ACTIVITY:
Please return, word for word, the line containing "red 1x1 brick [226,131,286,230]" and each line after it through the end of the data below, and nothing else.
MATERIAL SHOWN below:
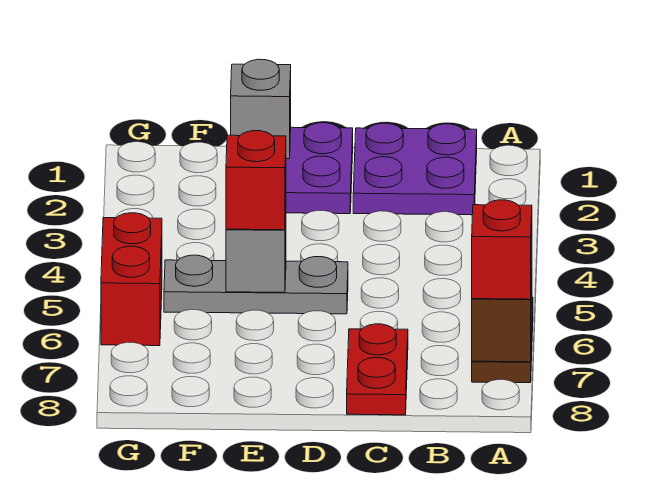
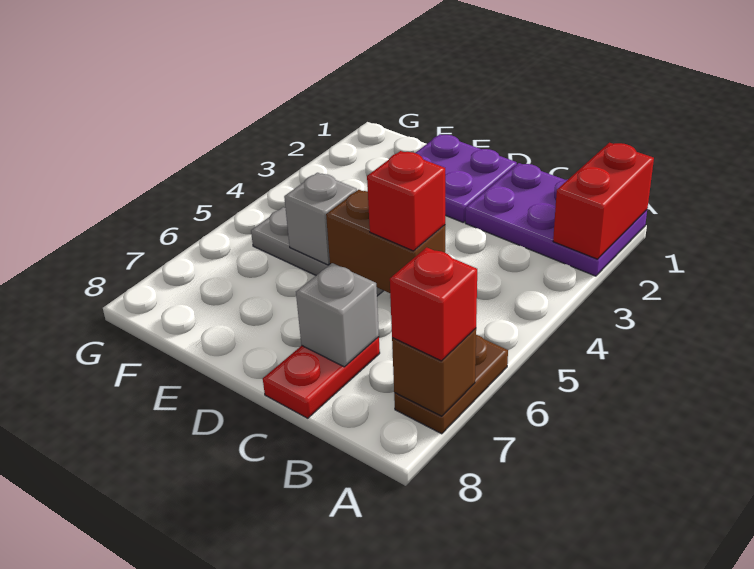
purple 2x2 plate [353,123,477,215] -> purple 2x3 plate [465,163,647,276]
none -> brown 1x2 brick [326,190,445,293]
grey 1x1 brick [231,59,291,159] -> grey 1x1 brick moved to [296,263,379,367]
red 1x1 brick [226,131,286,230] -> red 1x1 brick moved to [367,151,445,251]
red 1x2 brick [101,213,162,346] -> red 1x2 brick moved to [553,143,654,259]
End of MATERIAL SHOWN.
EXPECTED ANSWER:
red 1x1 brick [226,131,286,230] -> red 1x1 brick moved to [367,151,445,251]
red 1x2 brick [101,213,162,346] -> red 1x2 brick moved to [553,143,654,259]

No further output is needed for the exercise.